**RECORDS TO USE**
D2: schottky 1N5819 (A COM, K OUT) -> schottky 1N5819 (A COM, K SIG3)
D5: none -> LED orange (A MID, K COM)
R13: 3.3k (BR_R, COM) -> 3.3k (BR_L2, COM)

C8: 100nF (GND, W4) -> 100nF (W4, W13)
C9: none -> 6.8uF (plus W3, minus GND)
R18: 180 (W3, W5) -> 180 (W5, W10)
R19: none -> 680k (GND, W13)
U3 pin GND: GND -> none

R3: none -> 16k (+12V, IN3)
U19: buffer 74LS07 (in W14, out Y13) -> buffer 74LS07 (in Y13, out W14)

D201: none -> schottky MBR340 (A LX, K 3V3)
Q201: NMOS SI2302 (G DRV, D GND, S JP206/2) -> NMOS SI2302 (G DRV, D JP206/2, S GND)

**WHAT THE EXERCISE ASKS**
Would you print the line containing "R18: 180 (W3, W5) -> 180 (W5, W10)" and every line after it up to the end of the listing above, exactly, and nothing else?

**EXERCISE ANSWER**
R18: 180 (W3, W5) -> 180 (W5, W10)
R19: none -> 680k (GND, W13)
U3 pin GND: GND -> none

R3: none -> 16k (+12V, IN3)
U19: buffer 74LS07 (in W14, out Y13) -> buffer 74LS07 (in Y13, out W14)

D201: none -> schottky MBR340 (A LX, K 3V3)
Q201: NMOS SI2302 (G DRV, D GND, S JP206/2) -> NMOS SI2302 (G DRV, D JP206/2, S GND)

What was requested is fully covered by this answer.